§ **Object matching data**
+ + + + +
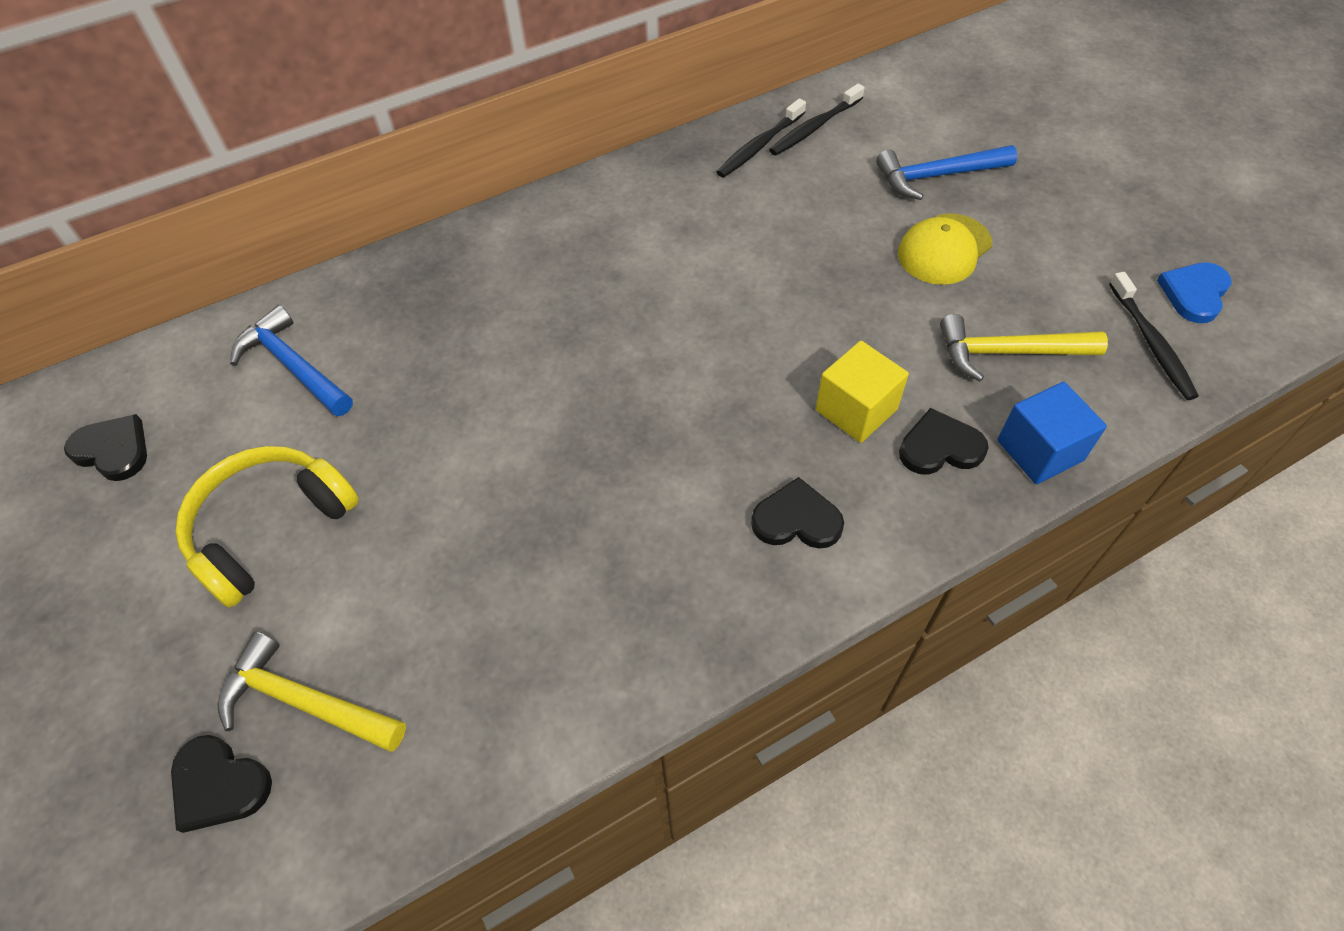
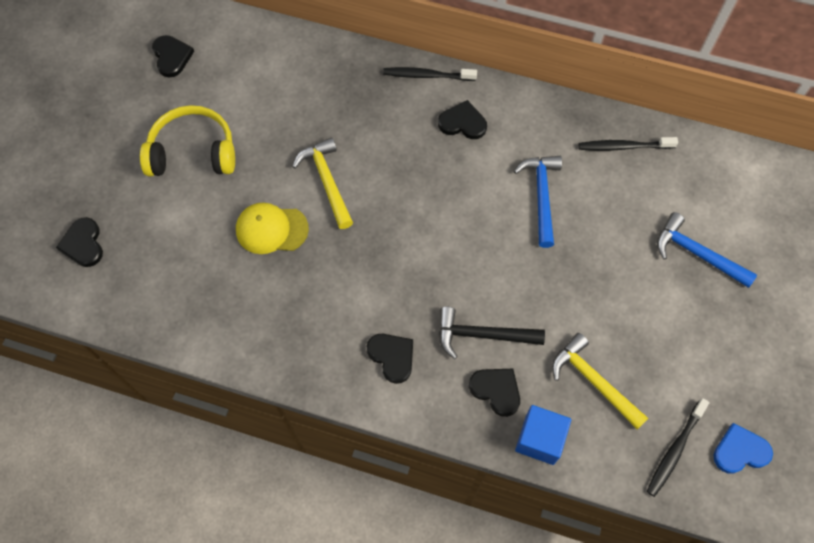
camera: 45 degrees right, 10 degrees up
(294, 366) = (274, 78): blue hammer -> blue hammer (541, 196)
(305, 702) = (137, 241): yellow hammer -> yellow hammer (327, 181)
(577, 242) = (462, 123): none -> black heart
(815, 127) = (670, 162): black toothbrush -> black toothbrush (427, 75)
(856, 410) = (482, 335): yellow cube -> black hammer
(944, 249) = (639, 298): yellow cap -> yellow cap (271, 229)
+ + + + +
§ **Work to complete**
Copy every line of the entries in which "hammer" can be found.

§ **Answer section**
(294, 366) = (274, 78): blue hammer -> blue hammer (541, 196)
(305, 702) = (137, 241): yellow hammer -> yellow hammer (327, 181)
(856, 410) = (482, 335): yellow cube -> black hammer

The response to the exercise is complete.